WORK INSTRUCTION » Your answer consists of the lines in the data that contain "none". Copy each of them.

EXTRACTED RECORDS »
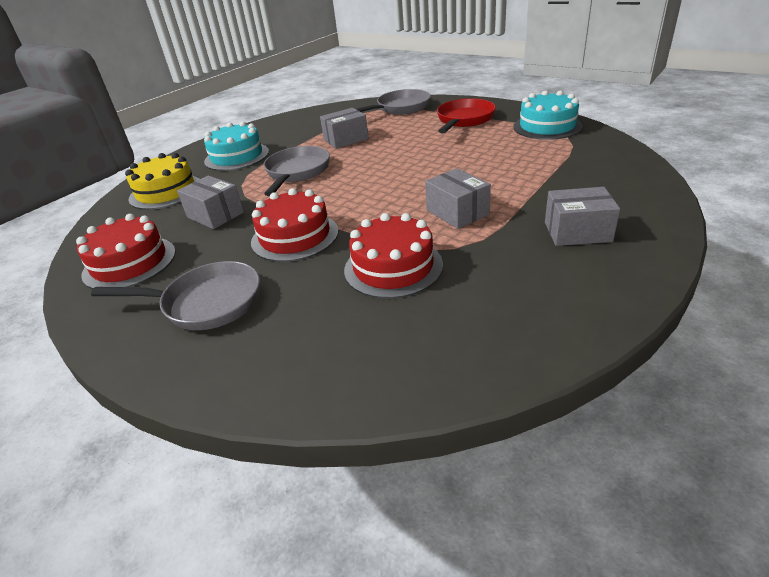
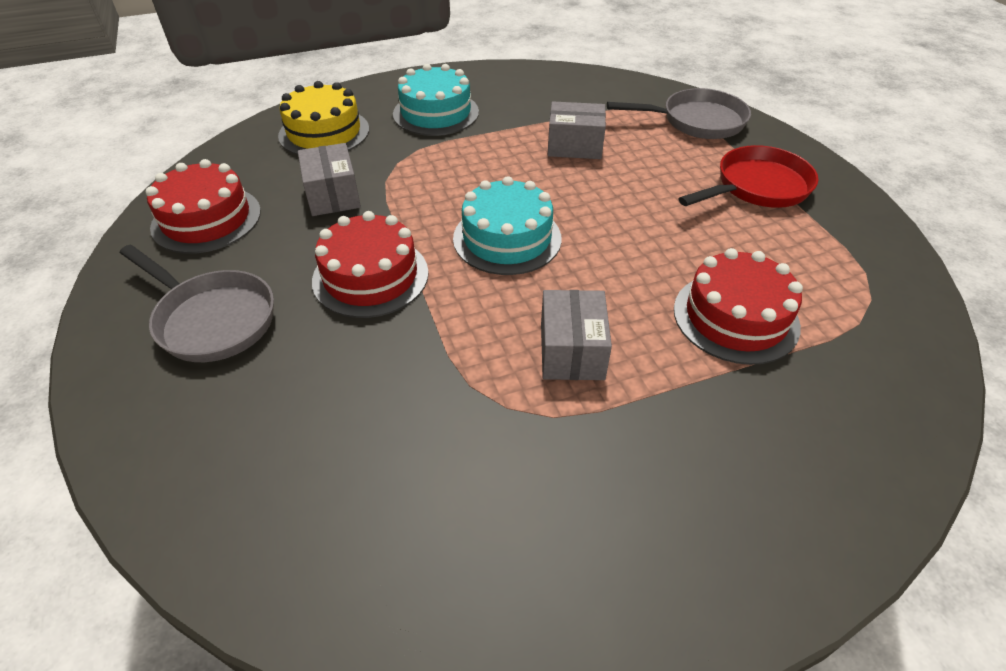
camera: 30 degrees right, 10 degrees up
(297, 172) = (469, 174): grey pan -> none
(393, 267) = (414, 391): red cake -> red cake (735, 317)
(547, 126) = (863, 263): turquoise cake -> turquoise cake (507, 238)
(577, 232) = (681, 486): grey box -> none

SOLUTION TO THIS TASK »
(297, 172) = (469, 174): grey pan -> none
(577, 232) = (681, 486): grey box -> none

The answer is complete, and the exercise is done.